| WORK TO BE COMPLETED |
Needed from the data below: every line from the one with "camera: 65 degrees right, 5 degrees up" up to and including the one with "(357, 182) = (523, 223): turquoise", repeated exactly and with nothing else.

| DATA FOR THIS TASK |
= = =

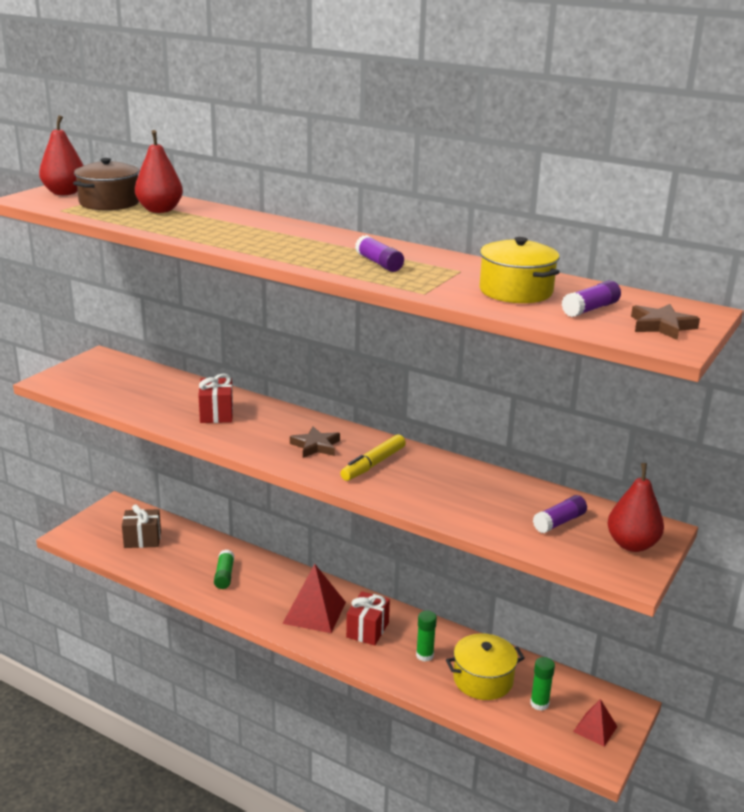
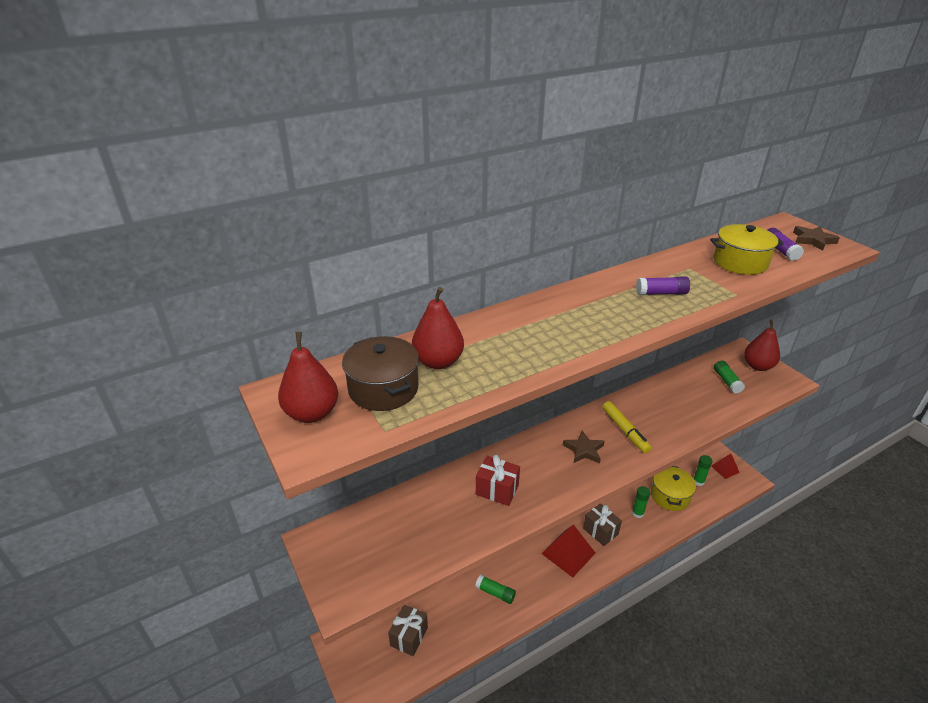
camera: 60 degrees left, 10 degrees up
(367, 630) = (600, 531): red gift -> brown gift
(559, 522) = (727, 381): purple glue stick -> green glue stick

= = =

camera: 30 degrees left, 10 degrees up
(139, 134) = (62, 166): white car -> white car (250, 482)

= = =

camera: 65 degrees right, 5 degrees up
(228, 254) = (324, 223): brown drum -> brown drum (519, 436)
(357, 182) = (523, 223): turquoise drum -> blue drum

= = =

| ANSWER |
camera: 65 degrees right, 5 degrees up
(228, 254) = (324, 223): brown drum -> brown drum (519, 436)
(357, 182) = (523, 223): turquoise drum -> blue drum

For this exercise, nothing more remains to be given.